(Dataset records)
* Begin *

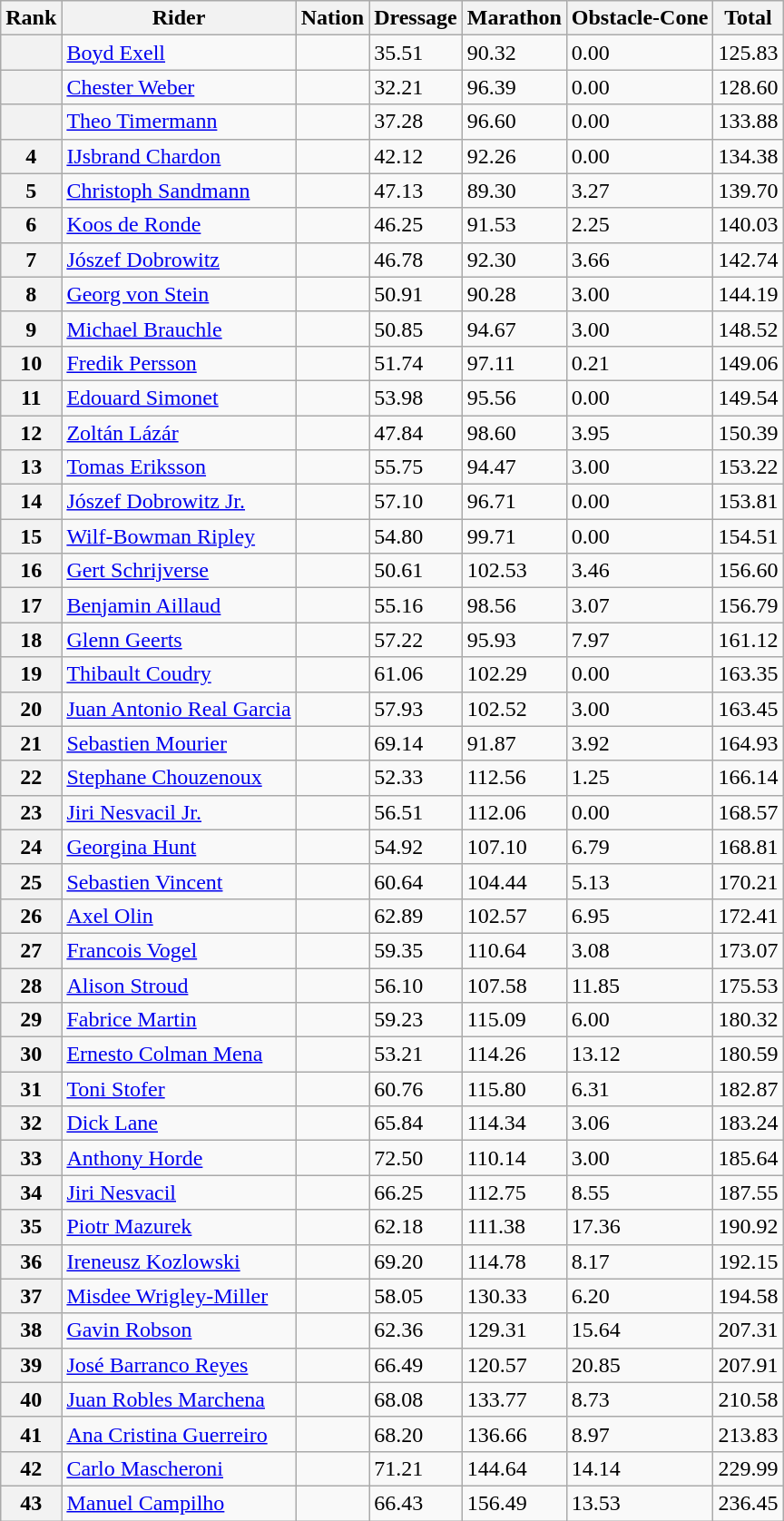
210.58 [748, 1399]
172.41 [748, 916]
Francois Vogel [179, 950]
Boyd Exell [179, 53]
Jószef Dobrowitz Jr. [179, 502]
Carlo Mascheroni [179, 1468]
32 [31, 1123]
173.07 [748, 950]
43 [31, 1503]
166.14 [748, 778]
46.25 [416, 225]
66.43 [416, 1503]
95.93 [514, 640]
182.87 [748, 1089]
180.32 [748, 1020]
6.00 [640, 1020]
3.46 [640, 571]
Gavin Robson [179, 1330]
16 [31, 571]
112.75 [514, 1192]
Zoltán Lázár [179, 433]
62.89 [416, 916]
90.32 [514, 53]
0.21 [640, 363]
Marathon [514, 18]
Obstacle-Cone [640, 18]
150.39 [748, 433]
6 [31, 225]
115.09 [514, 1020]
3.08 [640, 950]
140.03 [748, 225]
Manuel Campilho [179, 1503]
Juan Robles Marchena [179, 1399]
53.21 [416, 1054]
35.51 [416, 53]
61.06 [416, 674]
Chester Weber [179, 87]
190.92 [748, 1227]
194.58 [748, 1296]
2.25 [640, 225]
154.51 [748, 536]
21 [31, 743]
96.71 [514, 502]
20 [31, 709]
5 [31, 191]
3.92 [640, 743]
54.80 [416, 536]
175.53 [748, 985]
8.17 [640, 1261]
Alison Stroud [179, 985]
9 [31, 328]
12 [31, 433]
Wilf-Bowman Ripley [179, 536]
Juan Antonio Real Garcia [179, 709]
6.31 [640, 1089]
14.14 [640, 1468]
Sebastien Mourier [179, 743]
13 [31, 467]
69.20 [416, 1261]
52.33 [416, 778]
153.81 [748, 502]
IJsbrand Chardon [179, 156]
96.39 [514, 87]
22 [31, 778]
15 [31, 536]
3.06 [640, 1123]
134.38 [748, 156]
8.97 [640, 1434]
68.20 [416, 1434]
207.31 [748, 1330]
11 [31, 397]
129.31 [514, 1330]
98.60 [514, 433]
66.25 [416, 1192]
Benjamin Aillaud [179, 605]
133.88 [748, 122]
10 [31, 363]
38 [31, 1330]
107.10 [514, 847]
3.27 [640, 191]
Edouard Simonet [179, 397]
8.73 [640, 1399]
89.30 [514, 191]
90.28 [514, 294]
65.84 [416, 1123]
71.21 [416, 1468]
37 [31, 1296]
54.92 [416, 847]
7 [31, 260]
Fabrice Martin [179, 1020]
31 [31, 1089]
Glenn Geerts [179, 640]
114.78 [514, 1261]
55.16 [416, 605]
Nation [332, 18]
94.47 [514, 467]
26 [31, 916]
59.35 [416, 950]
José Barranco Reyes [179, 1365]
161.12 [748, 640]
229.99 [748, 1468]
47.13 [416, 191]
41 [31, 1434]
185.64 [748, 1158]
112.06 [514, 812]
19 [31, 674]
Misdee Wrigley-Miller [179, 1296]
42 [31, 1468]
139.70 [748, 191]
Georgina Hunt [179, 847]
66.49 [416, 1365]
Jószef Dobrowitz [179, 260]
37.28 [416, 122]
34 [31, 1192]
Ireneusz Kozlowski [179, 1261]
62.36 [416, 1330]
130.33 [514, 1296]
51.74 [416, 363]
23 [31, 812]
Dressage [416, 18]
102.52 [514, 709]
17.36 [640, 1227]
Christoph Sandmann [179, 191]
207.91 [748, 1365]
11.85 [640, 985]
144.64 [514, 1468]
30 [31, 1054]
115.80 [514, 1089]
42.12 [416, 156]
187.55 [748, 1192]
Jiri Nesvacil Jr. [179, 812]
4 [31, 156]
47.84 [416, 433]
110.64 [514, 950]
57.93 [416, 709]
62.18 [416, 1227]
57.10 [416, 502]
40 [31, 1399]
3.07 [640, 605]
102.53 [514, 571]
98.56 [514, 605]
20.85 [640, 1365]
28 [31, 985]
50.61 [416, 571]
110.14 [514, 1158]
168.57 [748, 812]
7.97 [640, 640]
24 [31, 847]
13.53 [640, 1503]
8 [31, 294]
Total [748, 18]
Stephane Chouzenoux [179, 778]
6.95 [640, 916]
Toni Stofer [179, 1089]
164.93 [748, 743]
Dick Lane [179, 1123]
32.21 [416, 87]
92.26 [514, 156]
59.23 [416, 1020]
53.98 [416, 397]
Piotr Mazurek [179, 1227]
156.49 [514, 1503]
35 [31, 1227]
Rider [179, 18]
29 [31, 1020]
102.29 [514, 674]
57.22 [416, 640]
Theo Timermann [179, 122]
168.81 [748, 847]
6.79 [640, 847]
56.51 [416, 812]
128.60 [748, 87]
8.55 [640, 1192]
94.67 [514, 328]
56.10 [416, 985]
102.57 [514, 916]
149.54 [748, 397]
60.76 [416, 1089]
50.85 [416, 328]
99.71 [514, 536]
Gert Schrijverse [179, 571]
13.12 [640, 1054]
60.64 [416, 881]
27 [31, 950]
149.06 [748, 363]
14 [31, 502]
39 [31, 1365]
163.45 [748, 709]
112.56 [514, 778]
33 [31, 1158]
236.45 [748, 1503]
114.34 [514, 1123]
Anthony Horde [179, 1158]
114.26 [514, 1054]
17 [31, 605]
91.87 [514, 743]
213.83 [748, 1434]
Rank [31, 18]
6.20 [640, 1296]
180.59 [748, 1054]
Ana Cristina Guerreiro [179, 1434]
92.30 [514, 260]
72.50 [416, 1158]
107.58 [514, 985]
18 [31, 640]
Fredik Persson [179, 363]
Michael Brauchle [179, 328]
1.25 [640, 778]
5.13 [640, 881]
170.21 [748, 881]
95.56 [514, 397]
50.91 [416, 294]
144.19 [748, 294]
46.78 [416, 260]
Axel Olin [179, 916]
68.08 [416, 1399]
Jiri Nesvacil [179, 1192]
91.53 [514, 225]
Georg von Stein [179, 294]
15.64 [640, 1330]
3.66 [640, 260]
69.14 [416, 743]
156.79 [748, 605]
148.52 [748, 328]
163.35 [748, 674]
142.74 [748, 260]
Koos de Ronde [179, 225]
125.83 [748, 53]
183.24 [748, 1123]
153.22 [748, 467]
96.60 [514, 122]
25 [31, 881]
Tomas Eriksson [179, 467]
Sebastien Vincent [179, 881]
111.38 [514, 1227]
97.11 [514, 363]
36 [31, 1261]
120.57 [514, 1365]
Ernesto Colman Mena [179, 1054]
3.95 [640, 433]
55.75 [416, 467]
133.77 [514, 1399]
156.60 [748, 571]
192.15 [748, 1261]
Thibault Coudry [179, 674]
104.44 [514, 881]
136.66 [514, 1434]
58.05 [416, 1296]
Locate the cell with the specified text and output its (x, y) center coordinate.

* End *

- _Work to be completed_: Arrange all of the records above as a numbered list, omitting any blank lines and leaving the pictures out.

- _Exercise output_:
1. 210.58 [748, 1399]
2. 172.41 [748, 916]
3. Francois Vogel [179, 950]
4. Boyd Exell [179, 53]
5. Jószef Dobrowitz Jr. [179, 502]
6. Carlo Mascheroni [179, 1468]
7. 32 [31, 1123]
8. 173.07 [748, 950]
9. 43 [31, 1503]
10. 166.14 [748, 778]
11. 46.25 [416, 225]
12. 66.43 [416, 1503]
13. 95.93 [514, 640]
14. 182.87 [748, 1089]
15. 180.32 [748, 1020]
16. 6.00 [640, 1020]
17. 3.46 [640, 571]
18. Gavin Robson [179, 1330]
19. 16 [31, 571]
20. 112.75 [514, 1192]
21. Zoltán Lázár [179, 433]
22. 62.89 [416, 916]
23. 90.32 [514, 53]
24. 0.21 [640, 363]
25. Marathon [514, 18]
26. Obstacle-Cone [640, 18]
27. 150.39 [748, 433]
28. 6 [31, 225]
29. 115.09 [514, 1020]
30. 3.08 [640, 950]
31. 140.03 [748, 225]
32. Manuel Campilho [179, 1503]
33. Juan Robles Marchena [179, 1399]
34. 53.21 [416, 1054]
35. 35.51 [416, 53]
36. 61.06 [416, 674]
37. Chester Weber [179, 87]
38. 190.92 [748, 1227]
39. 194.58 [748, 1296]
40. 2.25 [640, 225]
41. 154.51 [748, 536]
42. 21 [31, 743]
43. 96.71 [514, 502]
44. 20 [31, 709]
45. 5 [31, 191]
46. 3.92 [640, 743]
47. 54.80 [416, 536]
48. 175.53 [748, 985]
49. 8.17 [640, 1261]
50. Alison Stroud [179, 985]
51. 9 [31, 328]
52. 12 [31, 433]
53. Wilf-Bowman Ripley [179, 536]
54. Juan Antonio Real Garcia [179, 709]
55. 6.31 [640, 1089]
56. 14.14 [640, 1468]
57. Sebastien Mourier [179, 743]
58. 13 [31, 467]
59. 69.20 [416, 1261]
60. 52.33 [416, 778]
61. 153.81 [748, 502]
62. IJsbrand Chardon [179, 156]
63. 96.39 [514, 87]
64. 22 [31, 778]
65. 15 [31, 536]
66. 3.06 [640, 1123]
67. 134.38 [748, 156]
68. 8.97 [640, 1434]
69. 68.20 [416, 1434]
70. 207.31 [748, 1330]
71. 11 [31, 397]
72. 129.31 [514, 1330]
73. 98.60 [514, 433]
74. 66.25 [416, 1192]
75. Benjamin Aillaud [179, 605]
76. 133.88 [748, 122]
77. 10 [31, 363]
78. 38 [31, 1330]
79. 107.10 [514, 847]
80. 3.27 [640, 191]
81. Edouard Simonet [179, 397]
82. 8.73 [640, 1399]
83. 89.30 [514, 191]
84. 90.28 [514, 294]
85. 65.84 [416, 1123]
86. 71.21 [416, 1468]
87. 37 [31, 1296]
88. 54.92 [416, 847]
89. 7 [31, 260]
90. Fabrice Martin [179, 1020]
91. 31 [31, 1089]
92. Glenn Geerts [179, 640]
93. 114.78 [514, 1261]
94. 55.16 [416, 605]
95. Nation [332, 18]
96. 94.47 [514, 467]
97. 26 [31, 916]
98. 59.35 [416, 950]
99. José Barranco Reyes [179, 1365]
100. 161.12 [748, 640]
101. 229.99 [748, 1468]
102. 47.13 [416, 191]
103. 41 [31, 1434]
104. 185.64 [748, 1158]
105. 112.06 [514, 812]
106. 19 [31, 674]
107. Misdee Wrigley-Miller [179, 1296]
108. 42 [31, 1468]
109. 139.70 [748, 191]
110. Georgina Hunt [179, 847]
111. 66.49 [416, 1365]
112. Jószef Dobrowitz [179, 260]
113. 37.28 [416, 122]
114. 34 [31, 1192]
115. Ireneusz Kozlowski [179, 1261]
116. 62.36 [416, 1330]
117. 130.33 [514, 1296]
118. 51.74 [416, 363]
119. 23 [31, 812]
120. Dressage [416, 18]
121. 102.52 [514, 709]
122. 17.36 [640, 1227]
123. Christoph Sandmann [179, 191]
124. 207.91 [748, 1365]
125. 11.85 [640, 985]
126. 144.64 [514, 1468]
127. 30 [31, 1054]
128. 115.80 [514, 1089]
129. 42.12 [416, 156]
130. 187.55 [748, 1192]
131. Jiri Nesvacil Jr. [179, 812]
132. 4 [31, 156]
133. 47.84 [416, 433]
134. 110.64 [514, 950]
135. 57.93 [416, 709]
136. 62.18 [416, 1227]
137. 57.10 [416, 502]
138. 40 [31, 1399]
139. 3.07 [640, 605]
140. 102.53 [514, 571]
141. 98.56 [514, 605]
142. 20.85 [640, 1365]
143. 28 [31, 985]
144. 50.61 [416, 571]
145. 110.14 [514, 1158]
146. 168.57 [748, 812]
147. 7.97 [640, 640]
148. 24 [31, 847]
149. 13.53 [640, 1503]
150. 8 [31, 294]
151. Total [748, 18]
152. Stephane Chouzenoux [179, 778]
153. 6.95 [640, 916]
154. Toni Stofer [179, 1089]
155. 164.93 [748, 743]
156. Dick Lane [179, 1123]
157. 32.21 [416, 87]
158. 92.26 [514, 156]
159. 59.23 [416, 1020]
160. 53.98 [416, 397]
161. Piotr Mazurek [179, 1227]
162. 156.49 [514, 1503]
163. 35 [31, 1227]
164. Rider [179, 18]
165. 29 [31, 1020]
166. 102.29 [514, 674]
167. 57.22 [416, 640]
168. Theo Timermann [179, 122]
169. 168.81 [748, 847]
170. 6.79 [640, 847]
171. 56.51 [416, 812]
172. 128.60 [748, 87]
173. 8.55 [640, 1192]
174. 94.67 [514, 328]
175. 56.10 [416, 985]
176. 102.57 [514, 916]
177. 149.54 [748, 397]
178. 60.76 [416, 1089]
179. 50.85 [416, 328]
180. 99.71 [514, 536]
181. Gert Schrijverse [179, 571]
182. 13.12 [640, 1054]
183. 60.64 [416, 881]
184. 27 [31, 950]
185. 149.06 [748, 363]
186. 14 [31, 502]
187. 39 [31, 1365]
188. 163.45 [748, 709]
189. 112.56 [514, 778]
190. 33 [31, 1158]
191. 236.45 [748, 1503]
192. 114.34 [514, 1123]
193. Anthony Horde [179, 1158]
194. 114.26 [514, 1054]
195. 17 [31, 605]
196. 91.87 [514, 743]
197. 213.83 [748, 1434]
198. Rank [31, 18]
199. 6.20 [640, 1296]
200. 180.59 [748, 1054]
201. Ana Cristina Guerreiro [179, 1434]
202. 92.30 [514, 260]
203. 72.50 [416, 1158]
204. 107.58 [514, 985]
205. 18 [31, 640]
206. Fredik Persson [179, 363]
207. Michael Brauchle [179, 328]
208. 1.25 [640, 778]
209. 5.13 [640, 881]
210. 170.21 [748, 881]
211. 95.56 [514, 397]
212. 50.91 [416, 294]
213. 144.19 [748, 294]
214. 46.78 [416, 260]
215. Axel Olin [179, 916]
216. 68.08 [416, 1399]
217. Jiri Nesvacil [179, 1192]
218. 91.53 [514, 225]
219. Georg von Stein [179, 294]
220. 15.64 [640, 1330]
221. 3.66 [640, 260]
222. 69.14 [416, 743]
223. 156.79 [748, 605]
224. 148.52 [748, 328]
225. 163.35 [748, 674]
226. 142.74 [748, 260]
227. Koos de Ronde [179, 225]
228. 125.83 [748, 53]
229. 183.24 [748, 1123]
230. 153.22 [748, 467]
231. 96.60 [514, 122]
232. 25 [31, 881]
233. Tomas Eriksson [179, 467]
234. Sebastien Vincent [179, 881]
235. 111.38 [514, 1227]
236. 97.11 [514, 363]
237. 36 [31, 1261]
238. 120.57 [514, 1365]
239. Ernesto Colman Mena [179, 1054]
240. 3.95 [640, 433]
241. 55.75 [416, 467]
242. 133.77 [514, 1399]
243. 156.60 [748, 571]
244. 192.15 [748, 1261]
245. Thibault Coudry [179, 674]
246. 104.44 [514, 881]
247. 136.66 [514, 1434]
248. 58.05 [416, 1296]
249. Locate the cell with the specified text and output its (x, y) center coordinate.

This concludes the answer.